# [Work to complete]
Could you transcribe the records below exactly, leaving out every picture?

[Stored entries]

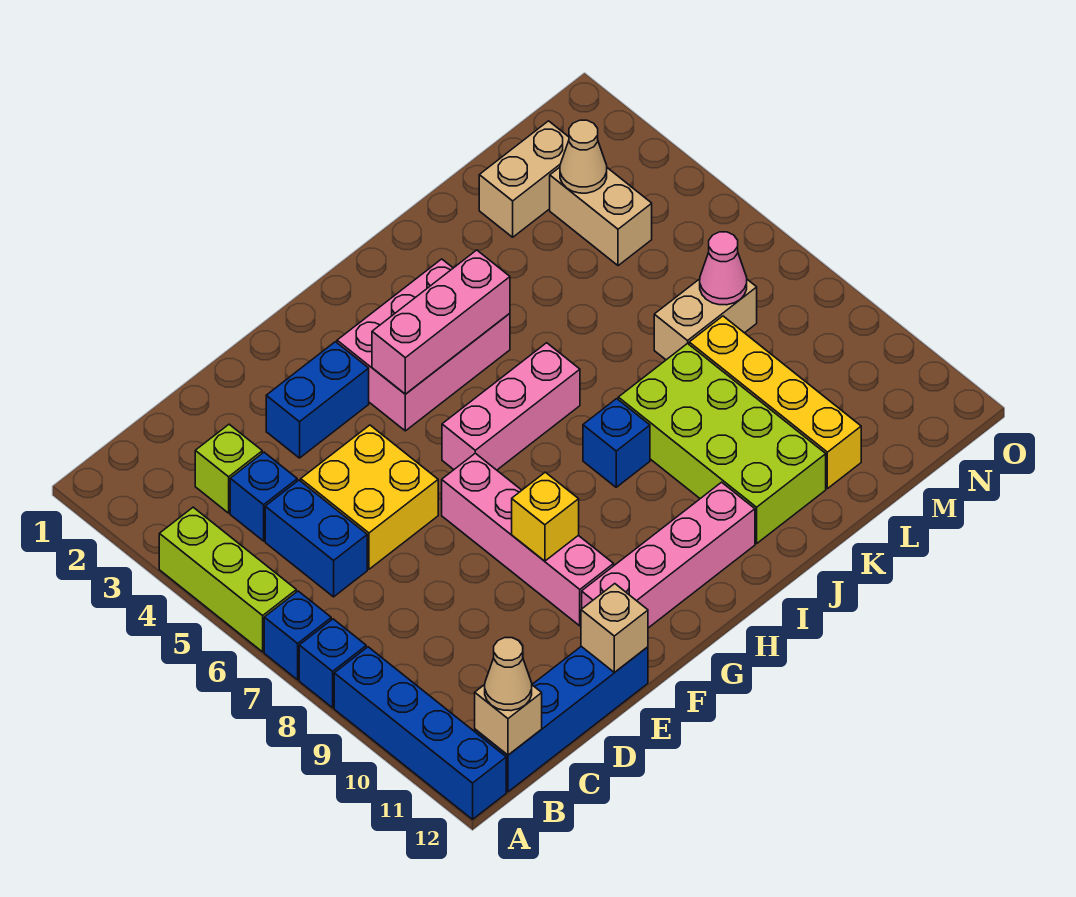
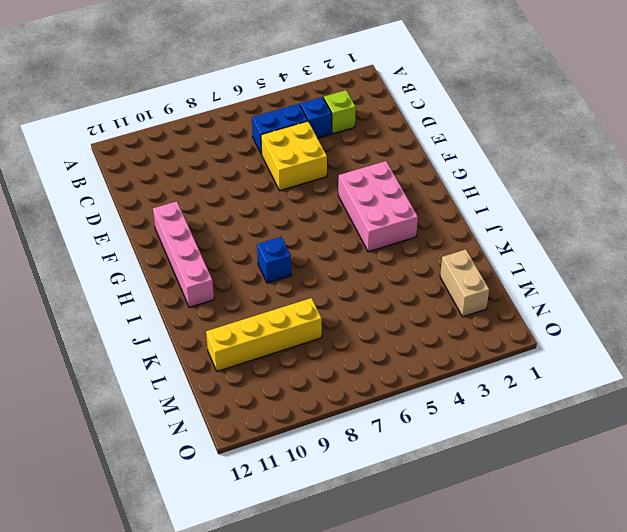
none -> lime brick A4:A6 level 1
none -> blue brick A7 level 1
none -> blue brick A8 level 1

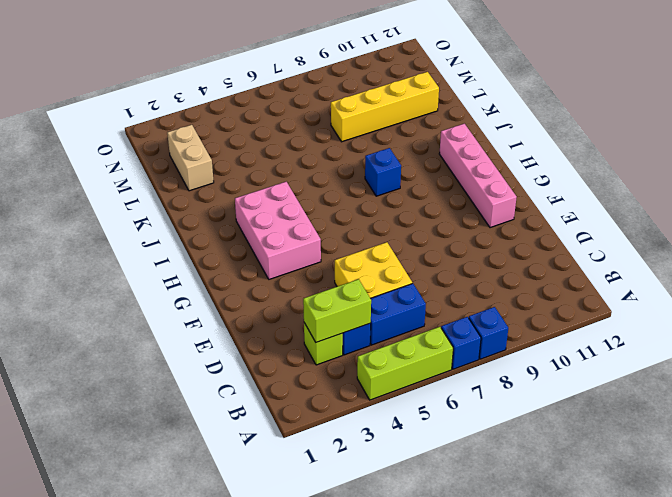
lime brick C3:C4 level 2 -> none
none -> blue brick A9:A12 level 1
none -> blue brick B12:E12 level 1
none -> blue brick E3:F3 level 1

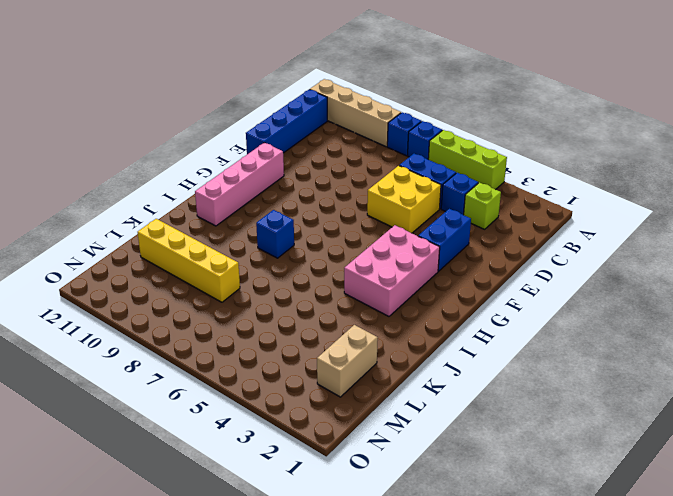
tan brick A9:A12 level 1 -> blue brick A9:A12 level 1
none -> pink brick F7:F10 level 1
none -> pink brick G6:I6 level 1
none -> lime brick J8:K11 level 1

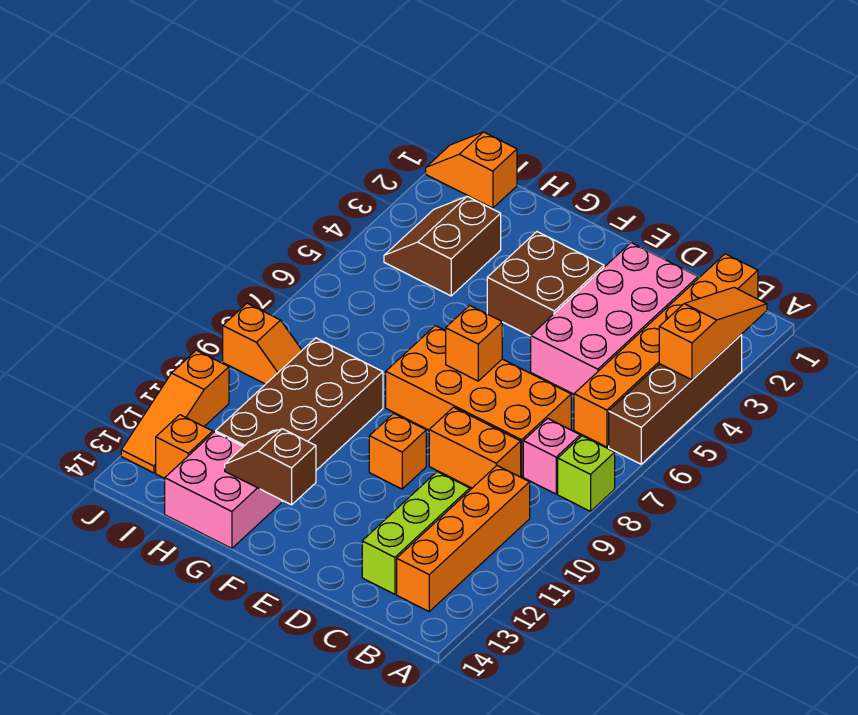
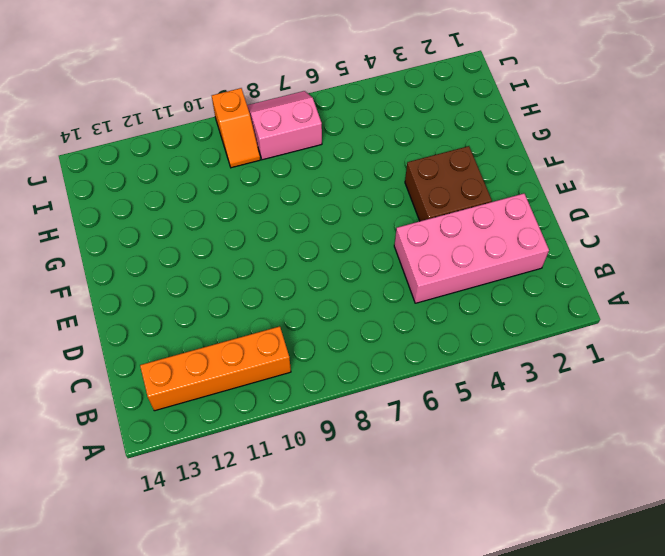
pink slope I7:J8 level 1 top I -> none
none -> brown brick A3:A6 level 1
none -> lime brick A8 level 1
none -> orange brick B1:B6 level 1

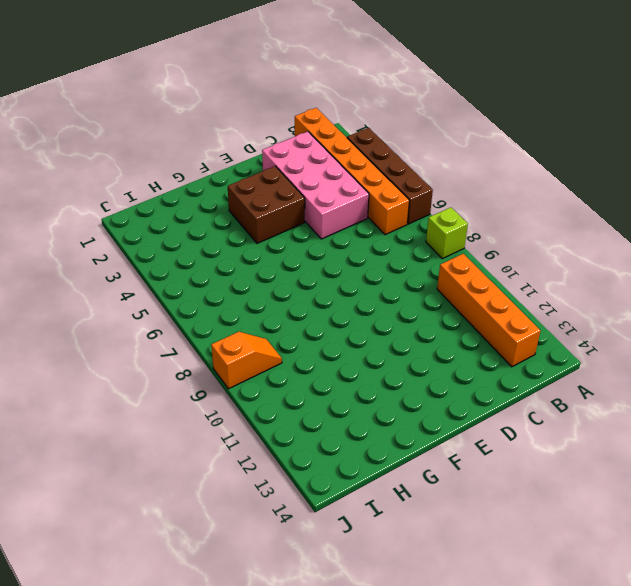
none -> pink brick B8 level 1
none -> orange brick C7:F8 level 1
none -> orange brick C9:D9 level 1

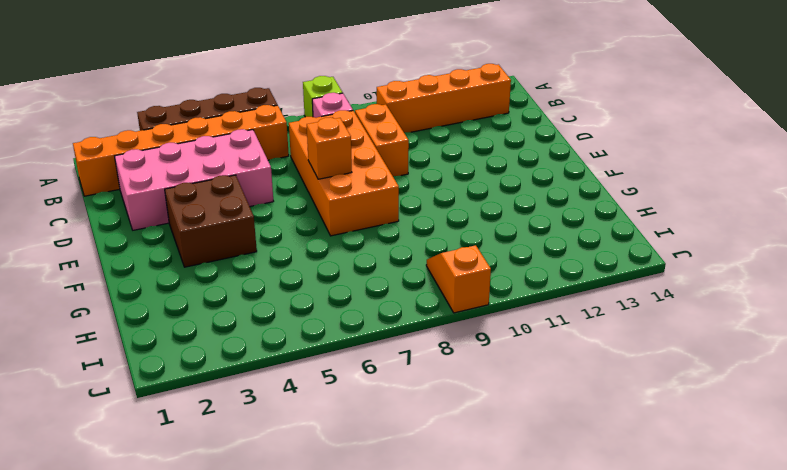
none -> lime brick C11:C13 level 1
none -> orange brick E10 level 1
none -> brown brick G9:H12 level 1

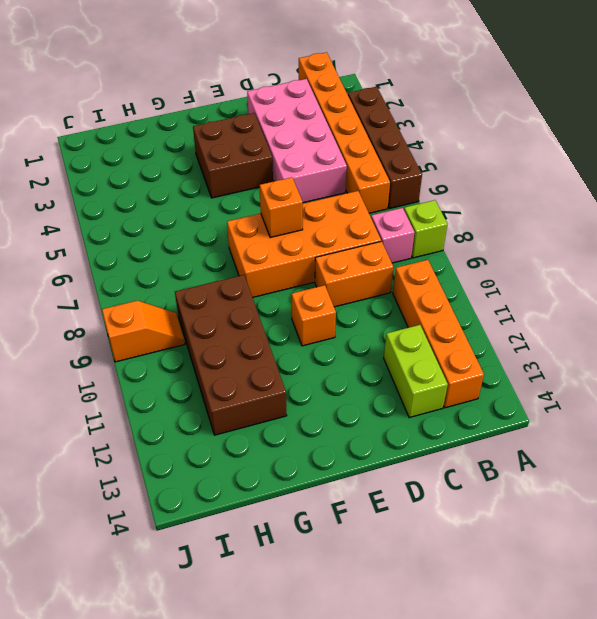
lime brick C12:C13 level 1 -> lime brick C11:C13 level 1
none -> pink brick G13:H14 level 1
none -> brown slope H3:I4 level 1 top H
none -> orange slope I1:J1 level 1 top I

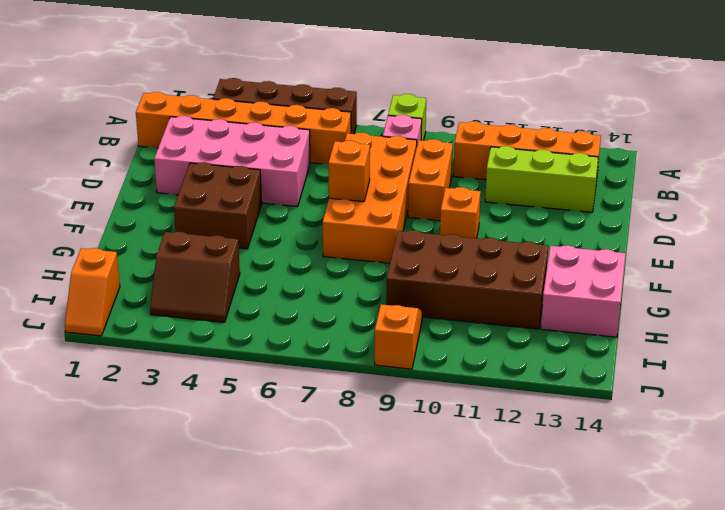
none -> orange brick I13 level 1
none -> orange slope J11:J13 level 1 top 11
none -> orange slope A2:A4 level 2 top 4

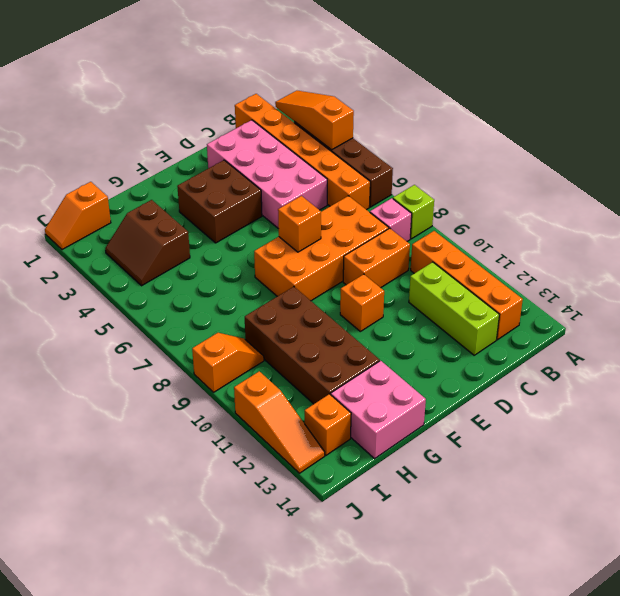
none -> brown slope F13:G13 level 2 top F

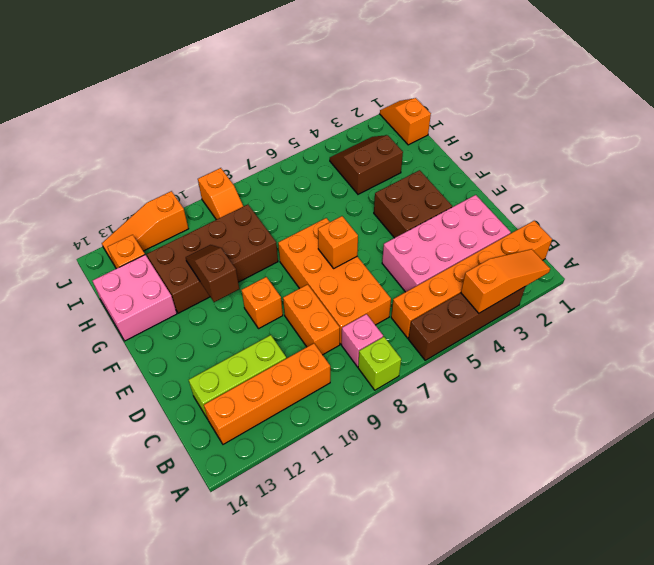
brown slope F11:G11 level 2 top F -> brown slope F13:G13 level 2 top F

# [Exercise result]
none -> lime brick A4:A6 level 1
none -> blue brick A7 level 1
none -> blue brick A8 level 1

lime brick C3:C4 level 2 -> none
none -> blue brick A9:A12 level 1
none -> blue brick B12:E12 level 1
none -> blue brick E3:F3 level 1

tan brick A9:A12 level 1 -> blue brick A9:A12 level 1
none -> pink brick F7:F10 level 1
none -> pink brick G6:I6 level 1
none -> lime brick J8:K11 level 1

pink slope I7:J8 level 1 top I -> none
none -> brown brick A3:A6 level 1
none -> lime brick A8 level 1
none -> orange brick B1:B6 level 1

none -> pink brick B8 level 1
none -> orange brick C7:F8 level 1
none -> orange brick C9:D9 level 1

none -> lime brick C11:C13 level 1
none -> orange brick E10 level 1
none -> brown brick G9:H12 level 1

lime brick C12:C13 level 1 -> lime brick C11:C13 level 1
none -> pink brick G13:H14 level 1
none -> brown slope H3:I4 level 1 top H
none -> orange slope I1:J1 level 1 top I

none -> orange brick I13 level 1
none -> orange slope J11:J13 level 1 top 11
none -> orange slope A2:A4 level 2 top 4

none -> brown slope F13:G13 level 2 top F

brown slope F11:G11 level 2 top F -> brown slope F13:G13 level 2 top F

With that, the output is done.